| Image sets with object changes |
+++
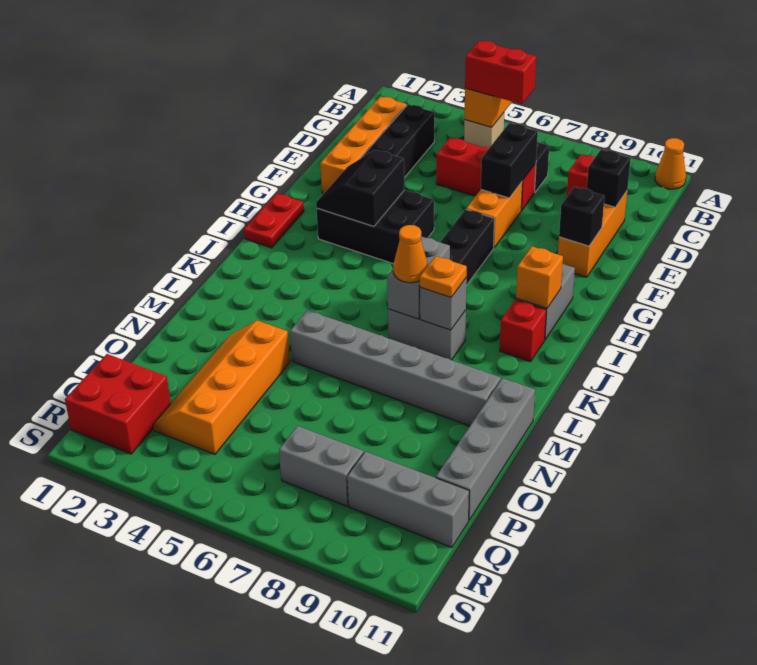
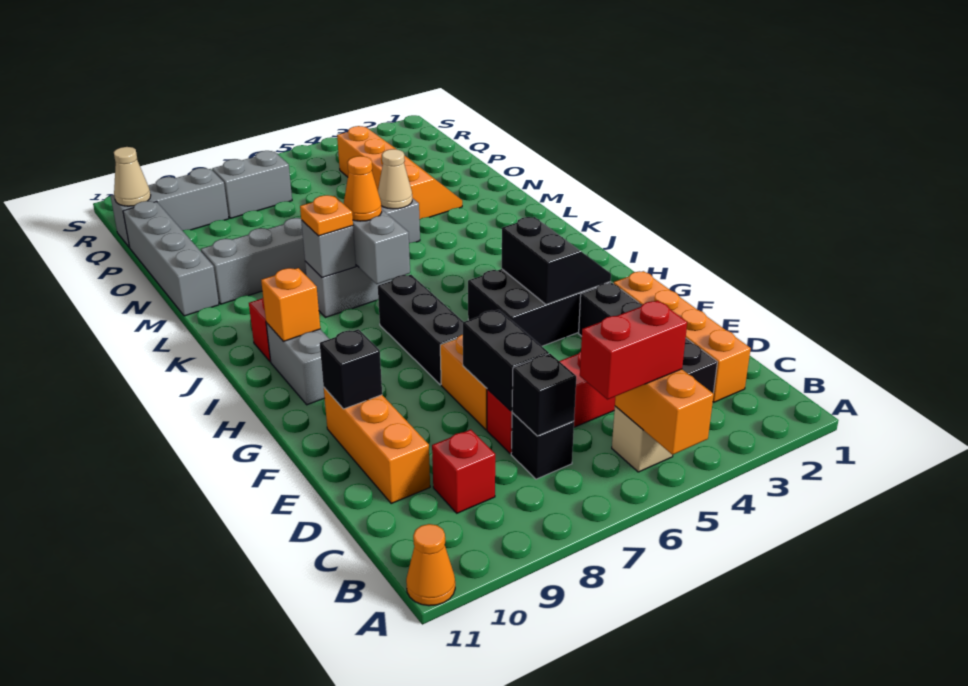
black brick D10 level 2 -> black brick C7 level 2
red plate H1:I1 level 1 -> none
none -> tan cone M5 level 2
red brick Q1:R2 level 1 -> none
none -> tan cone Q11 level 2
+++
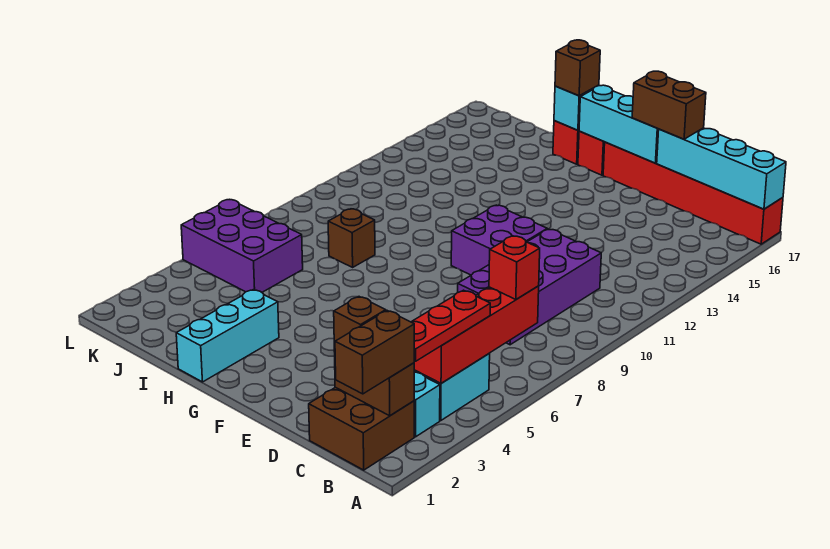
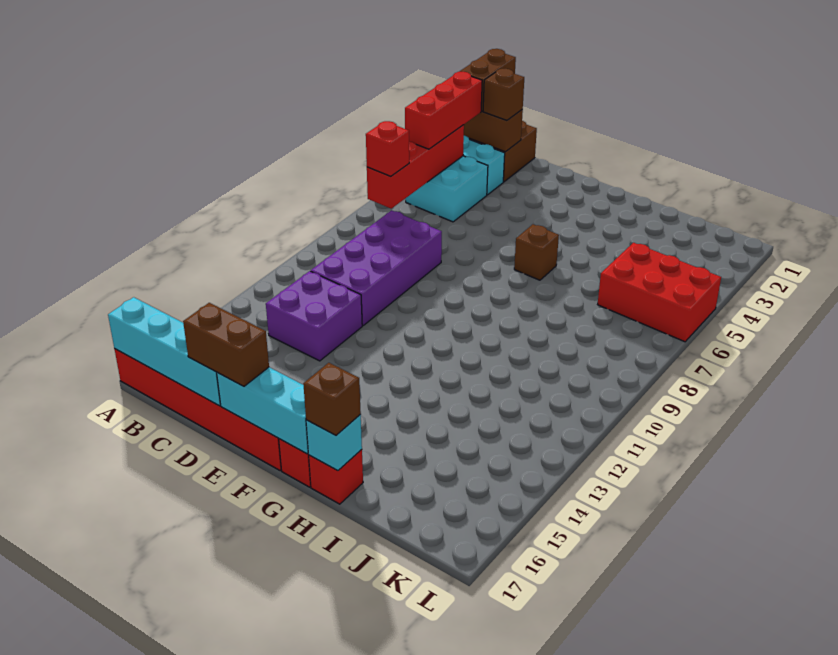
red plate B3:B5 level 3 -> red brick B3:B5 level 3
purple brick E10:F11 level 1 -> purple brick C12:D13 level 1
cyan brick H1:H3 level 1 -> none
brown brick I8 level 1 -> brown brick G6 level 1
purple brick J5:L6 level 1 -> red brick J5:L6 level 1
+++
| What to work on |
Write out exactly the lines that fall from the line with "none -> tan cone M5 level 2" to the line with "none -> tan cone Q11 level 2" in the records above, keeping both ends.

| Your response |
none -> tan cone M5 level 2
red brick Q1:R2 level 1 -> none
none -> tan cone Q11 level 2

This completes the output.